* Aim: Count the lines in the rows below that contain the string "kern", and give only that number.

[Extracted data entries]

Start

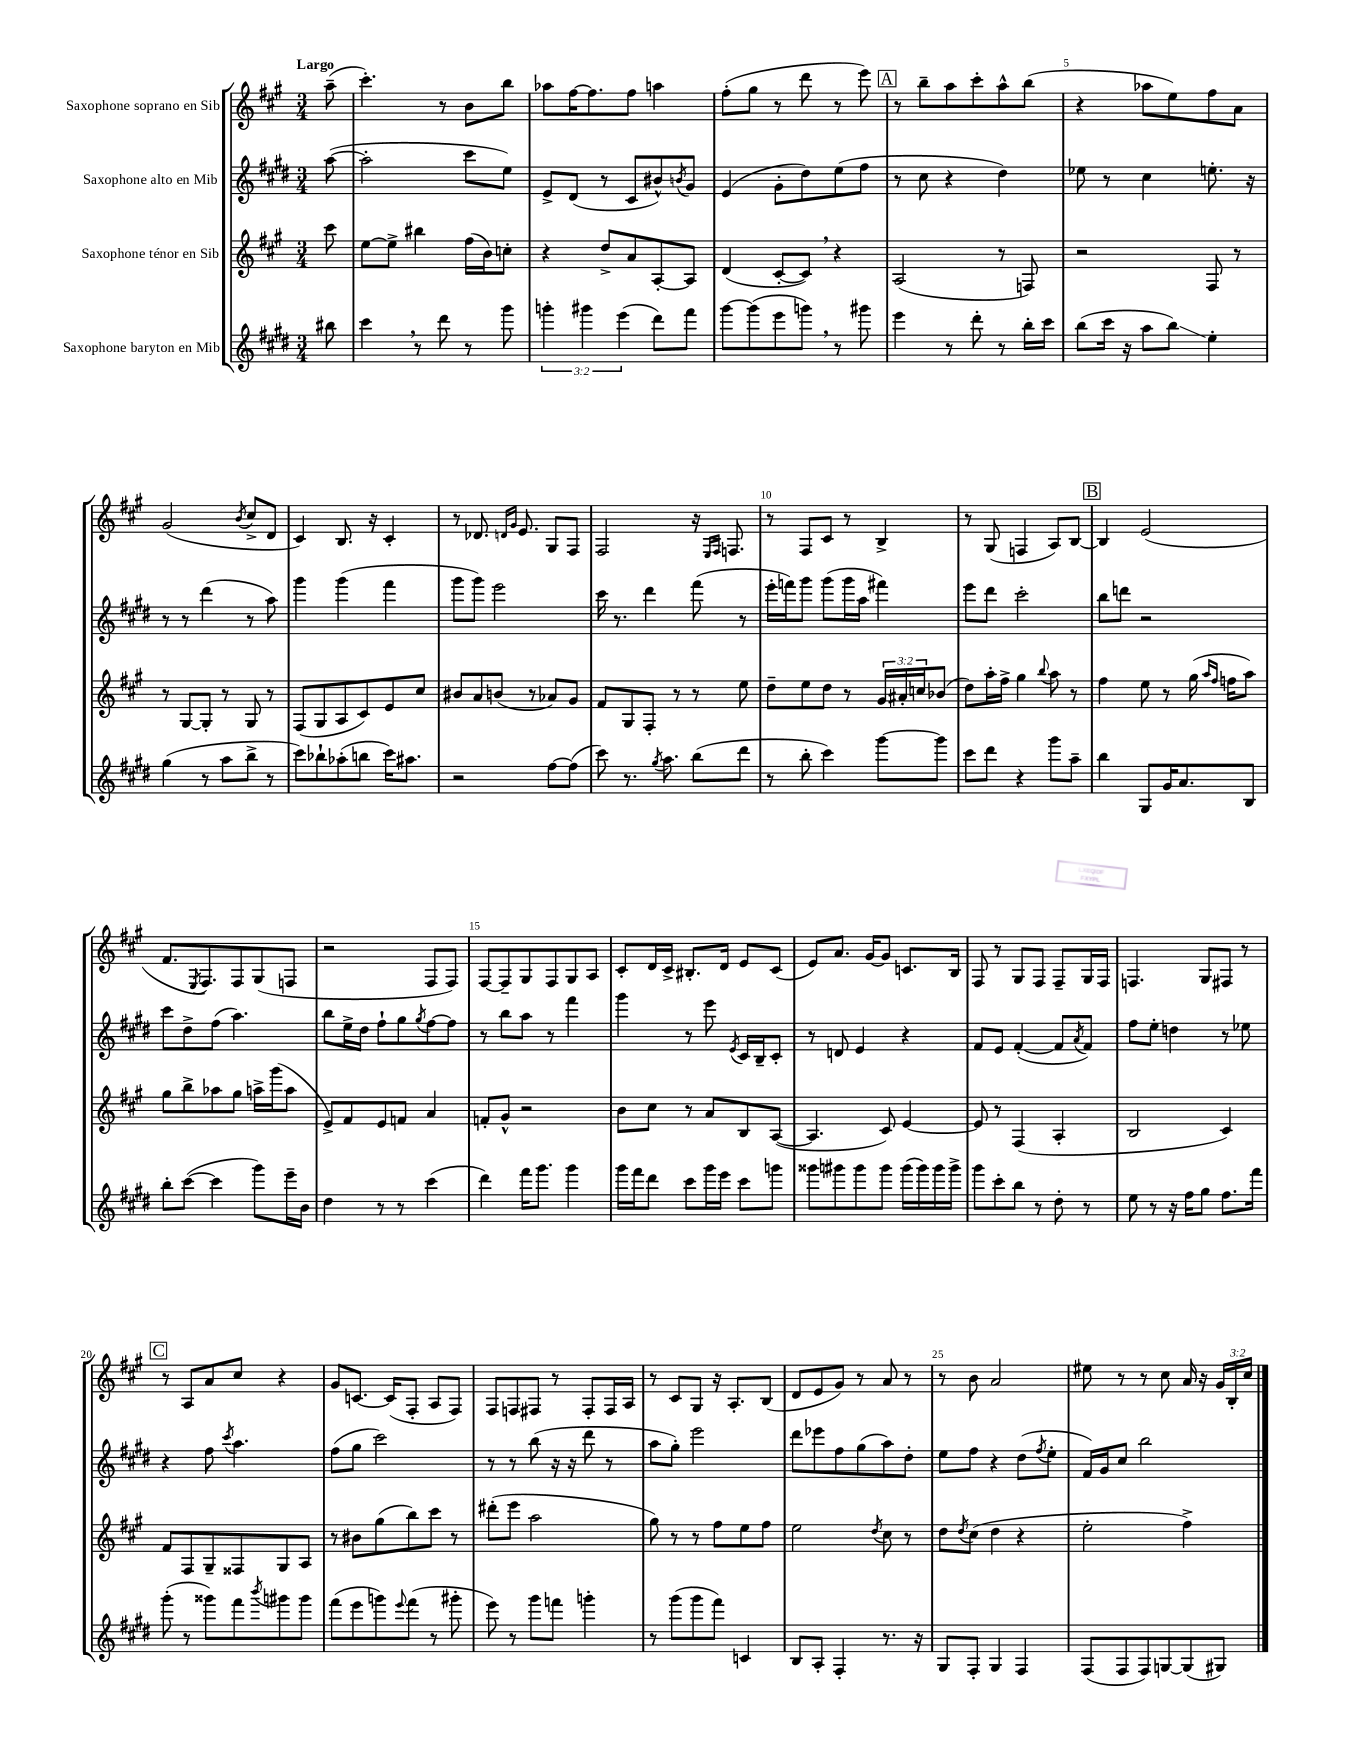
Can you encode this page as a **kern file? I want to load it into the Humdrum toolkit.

**kern	**kern	**kern	**kern
*staff4	*staff3	*staff2	*staff1
*clefG2	*clefG2	*clefG2	*clefG2
*k[f#c#g#d#]	*k[f#c#g#]	*k[f#c#g#d#]	*k[f#c#g#]
*M3/4	*M3/4	*M3/4	*M3/4
8bb#	8ccc#	([8aa	(8aa~
=	=	=	=
4ccc#	[8ee	2aa']	4.ccc#')
.	8ee^]	.	.
8r	4bb#	.	.
8ddd#	.	.	8r
8r	(16ff#	8ccc#	8b
.	16b)	.	.
8ggg#	8cc'	8ee)	8bb
=	=	=	=
6ggg'	4r	8e^	8aa-
.	.	(8d#	[16ff#
6ggg#	.	.	.
.	.	.	8.ff#]
.	8dd^	8r	.
(6eee	.	.	.
.	8a	8c#	8ff#
8ddd#)	[8A'	8b#^^)	4aa
.	.	8qb	.
8fff#	8A]	8g#	.
=	=	=	=
[8ggg#	(4d	(4e	(8ff#'
(8ggg#]	.	.	8gg#
8eee	[8c#'	8g#'	8r
8ggg)	8c#])	8dd#)	8ddd
8r	4r	(8ee	8r
8ggg#	.	8ff#	8eee)
=	=	=	=
4eee	(2A	8r	8r
.	.	8cc#	8bb~
8r	.	4r	8aa
8ddd#'	.	.	8ccc#'
8r	8r	4dd#)	8aa^^
16bb'	8F)	.	(8bb
16ccc#	.	.	.
=	=	=	=
(8bb	2r	8ee-	4r
16ccc#	.	8r	.
16r	.	.	.
8aa	.	4cc#	8aa-
8bb)	.	.	8ee)
4ee'	8F#	8.ee'	8ff#
.	8r	.	8a
.	.	16r	.
=	=	=	=
(4gg#	8r	8r	(2g#
.	[8G#	8r	.
8r	8G#']	(4ddd#	.
8aa	8r	.	.
.	.	.	8qb
8bb^	8G#	8r	8cc#^
8r	8r	8aa)	8d
=	=	=	=
8ccc#)	(8F#	4ggg#	4c#)
8bb-`	8G#	.	.
(8aa-'	8A	(4ggg#	8.B
8bb	8c#)	.	.
.	.	.	16r
16ccc#)	8e	4fff#	4c#'
8.aa#	.	.	.
.	8cc#	.	.
=	=	=	=
2r	8b#	8ggg#	8r
.	8a	8ggg#)	8.d-
.	(8b	2eee	.
.	.	.	16qqd
.	.	.	16qqg#
.	.	.	8.e
.	8r	.	.
[8ff#	8a-)	.	8G#
(8ff#]	8g#	.	8F#
=	=	=	=
8ccc#)	8f#	16ccc#	2F#
.	.	8.r	.
8.r	8G#	.	.
.	8F#'	4ddd#	.
8qgg#	.	.	.
8.aa	.	.	.
.	8r	.	.
(8bb	8r	(8fff#	16r
.	.	.	16qqE
.	.	.	16qqF#
.	.	.	8.F
8ddd#	8ee	8r	.
=	=	=	=
8r	8dd~	16eee'	8r
.	.	16fff)	.
8bb'	8ee	8ggg#	8F#
4ccc#)	8dd	(8ggg#	8c#
.	8r	16ggg#	8r
.	.	16aa	.
[8ggg#	24g#	4fff#)	4B^
.	24a#'	.	.
.	24cc	.	.
8ggg#]	(8b-	.	.
=	=	=	=
8ccc#	8dd)	8eee	8r
8ddd#	16aa'	8ddd#	(8G#
.	16ff#^	.	.
4r	4gg#	2ccc#'	4F
.	8qqbb	.	.
8ggg#	8aa	.	8A)
8aa~	8r	.	[8B
=	=	=	=
4bb	4ff#	8bb	4B]
.	.	8ddd	.
8G#	8ee	2r	(2e
16g#	8r	.	.
8.a	.	.	.
.	(16gg#	.	.
.	16qqaa	.	.
.	16qqff#	.	.
.	16ff	.	.
8B	8aa)	.	.
=	=	=	=
8bb'	8gg#	8ccc#	8.f#
([8ccc#	8bb^	8dd#^	.
.	.	.	8qE
.	.	.	8.F#)
4ccc#]	8aa-	(8ff#	.
.	8gg#	4.aa)	8F#
8ggg#)	16aa^	.	(8G#
.	(16ggg#	.	.
16eee~	8aa	.	8F
16b	.	.	.
=	=	=	=
4dd#	8e^)	8bb	2r
.	8f#	16ee^	.
.	.	16dd#	.
8r	8e	8ff#`	.
8r	8f	8gg#	.
.	.	8qgg#	.
(4ccc#	4a	[8ff#	8F#
.	.	8ff#]	8F#)
=	=	=	=
4ddd#)	8f'	8r	[8F#
.	8g#^^	8bb	8F#~]
16fff#	2r	8aa	8G#
8.ggg#	.	.	.
.	.	8r	8F#
4ggg#	.	4fff#	8G#
.	.	.	8A
=	=	=	=
16ggg#	8b	4ggg#	8c#'
16fff#	.	.	.
8ddd#	8cc#	.	16d
.	.	.	16c#^
8ccc#	8r	8r	8.B#'
16ggg#	8a	8eee	.
16eee	.	.	16d
.	.	8qe	.
8ccc#	8B	16c#	8e
.	.	16B~	.
8ggg	([8A	8c#'	(8c#
=	=	=	=
8ggg##	4.A]	8r	8e)
8ggg#	.	8d	8.a
8ggg#	.	4e	.
.	.	.	[16g#
8ggg#	8c#)	.	8g#]
(16ggg#	[4e	4r	8.c
16ggg#)	.	.	.
16ggg#	.	.	.
16ggg#^	.	.	16B
=	=	=	=
8ggg#	8e]	8f#	8F#
8ccc#'	8r	8e	8r
8bb	(4F#	([4f#'	8G#
8r	.	.	8F#
8dd#'	4A'	8f#]	8F#~
.	.	8qa	.
8r	.	8f#)	16G#
.	.	.	16F#
=	=	=	=
8ee	2B	8ff#	4.F
8r	.	8ee'	.
16r	.	4dd	.
16ff#	.	.	.
8gg#	.	.	8G#
8.ff#	4c#)	8r	8F#
.	.	8ee-	8r
16fff#	.	.	.
=	=	=	=
(8ggg#'	8f#	4r	8r
8r	8F#	.	8A
8ggg##)	8G#~	8ff#	8a
.	.	8qccc#	.
8fff#	8F##	4.aa	8cc#
8qbbb	.	.	.
8ggg#	8G#	.	4r
8ggg#	8A	.	.
=	=	=	=
(8fff#	8r	(8ff#	8g#
8eee	8b#	8gg#	[8.c
8ggg)	(8gg#	2ccc#)	.
.	.	.	(16c]
8qqeee	.	.	.
(8fff#	8bb)	.	8F#'
8r	8ccc#	.	8A
8ggg#'	8r	.	8F#)
=	=	=	=
8eee)	(8ddd#'	8r	8F#
8r	8eee	8r	8F
8ggg#	2aa	(8bb	8F#
8fff	.	16r	8r
.	.	16r	.
4ggg'	.	8ddd#	8F#'
.	.	8r	16F#
.	.	.	16A
=	=	=	=
8r	8gg#)	8aa	8r
(8ggg#	8r	8gg#')	8c#
8ggg#	8r	2eee	8G#
8fff#)	8ff#	.	16r
.	.	.	8.A'
4c	8ee	.	.
.	8ff#	.	(8B
=	=	=	=
8B	2ee	8ddd#	8d
8A'	.	8eee-	8e
4F#'	.	8ff#	8g#)
.	.	(8gg#	8r
.	8qdd	.	.
8.r	8cc#	8aa)	8a
.	8r	8dd#'	8r
16r	.	.	.
=	=	=	=
8G#	8dd	8ee	8r
.	8qdd	.	.
8F#'	(8cc#	8ff#	8b
4G#	4dd	4r	2a
4F#	4r	(8dd#	.
.	.	8qff#	.
.	.	8ee'	.
=	=	=	=
(8F#	2ee'	16f#)	8ee#
.	.	16g#	.
8F#	.	8cc#	8r
8F#)	.	2bb	8r
[8G	.	.	8cc#
(8G]	4ff#^)	.	16a
.	.	.	16r
8G#)	.	.	24g#
.	.	.	24B'
.	.	.	24cc#
==	==	==	==
*-	*-	*-	*-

End

* Reply to the task: 2